DATA SUPPLIED section start
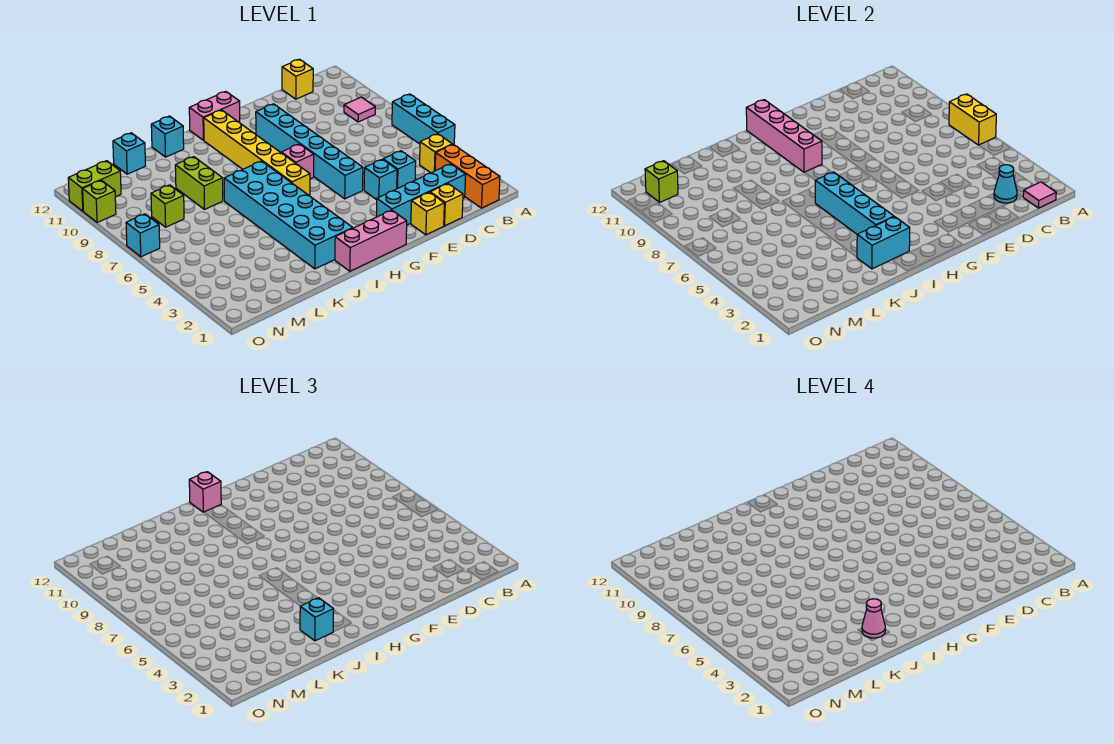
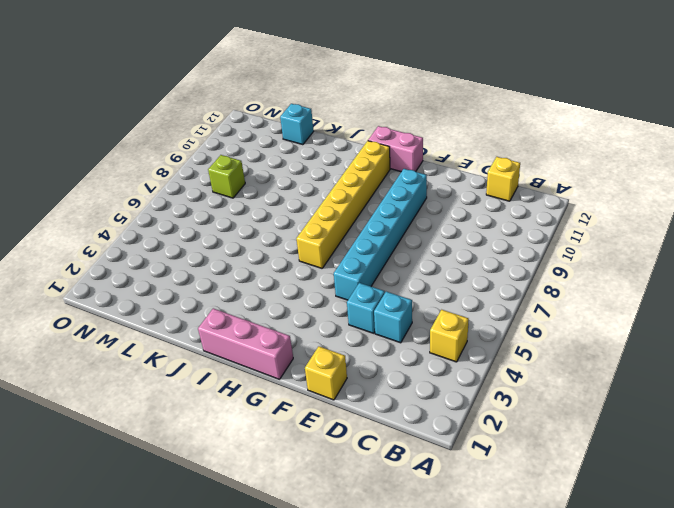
none -> cyan brick A5:A7 level 1
none -> orange brick B1:B3 level 1
none -> pink tile B9 level 1
none -> cyan brick C2:F2 level 1

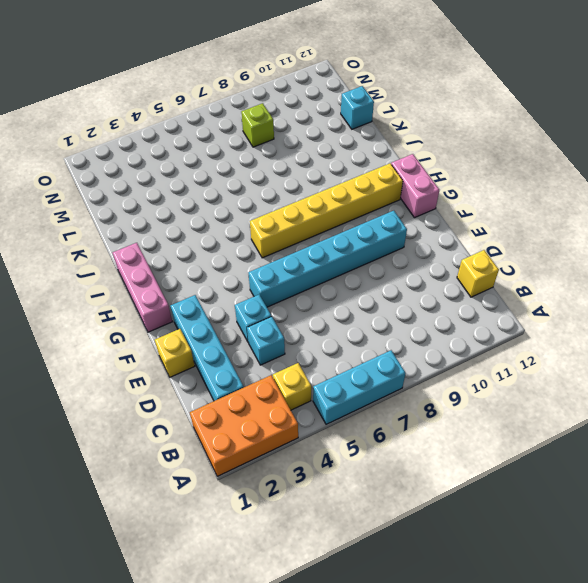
orange brick A1:B3 level 1 -> orange brick B1:B3 level 1
none -> pink tile B9 level 1
none -> yellow brick D1 level 1
none -> pink brick G7 level 1
none -> cyan brick I2:J7 level 1

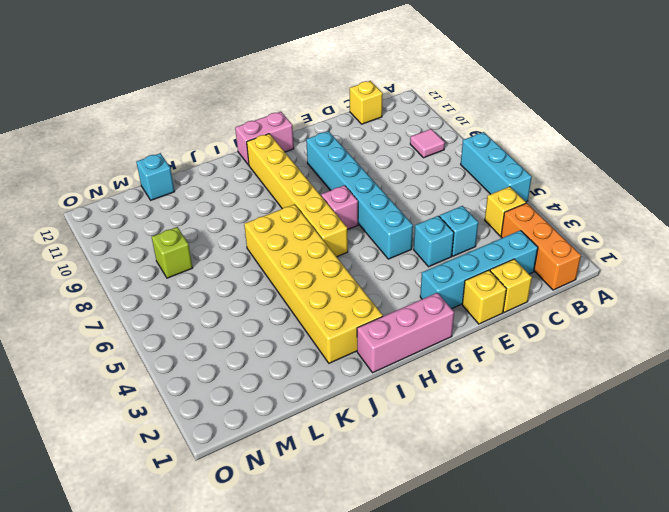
yellow brick I2:J7 level 1 -> cyan brick I2:J7 level 1
none -> cyan brick J12 level 1
none -> lime brick K8:K9 level 1
none -> lime brick N11:O11 level 1
none -> cyan brick O7 level 1

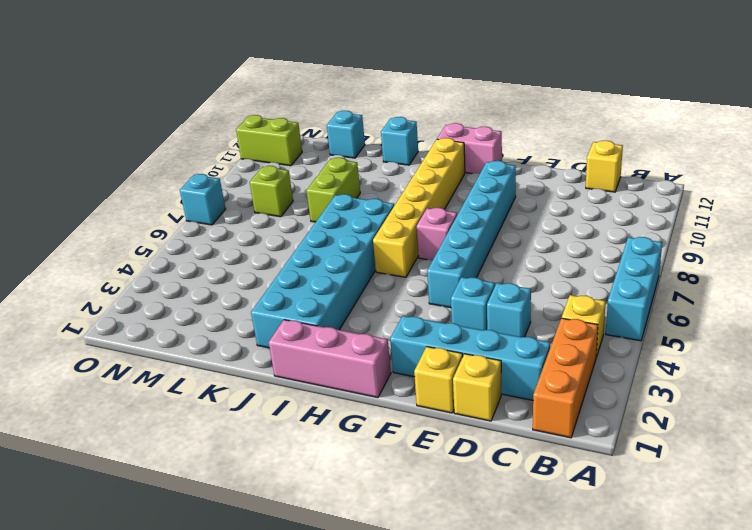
none -> pink tile B9 level 1
none -> lime brick O10 level 1
none -> yellow brick A6:A7 level 2
none -> pink tile B1 level 2

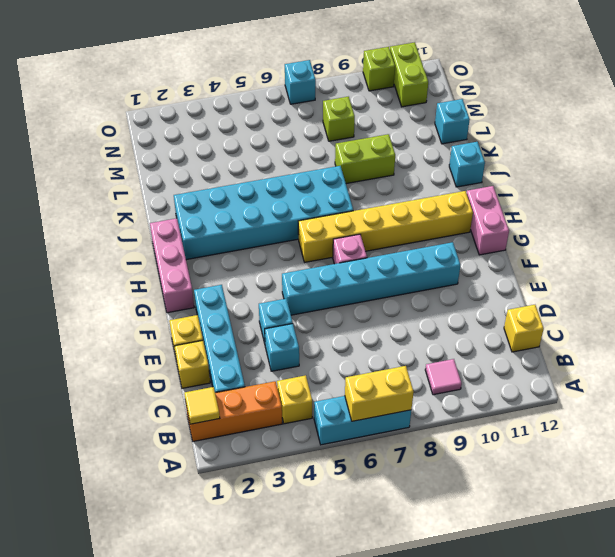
yellow tile B1 level 2 -> pink tile B1 level 2
none -> cyan cone C2 level 2
none -> pink brick H9:H12 level 2
none -> cyan brick I2:J2 level 2
none -> cyan brick I3:I6 level 2

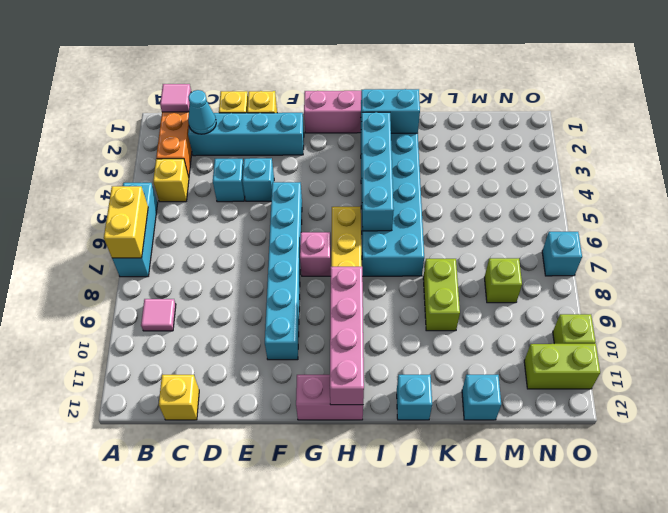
none -> lime brick N11 level 2
none -> pink brick H12 level 3
none -> cyan brick J2 level 3
none -> pink cone J2 level 4

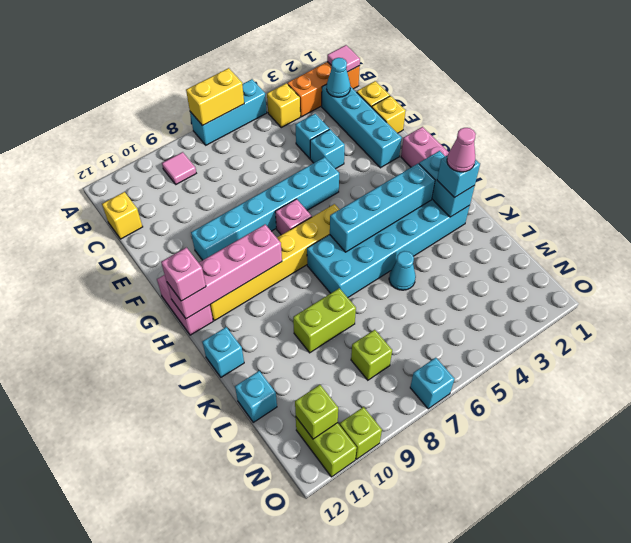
cyan cone K5 level 1 -> none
DATA SUPPLIED section end
**WHAT THE EXERCISE ASKS:** Check each line above for the word "lime", and copy the lines where it appears.

**RESPONSE TO THE TASK:**
none -> lime brick K8:K9 level 1
none -> lime brick N11:O11 level 1
none -> lime brick O10 level 1
none -> lime brick N11 level 2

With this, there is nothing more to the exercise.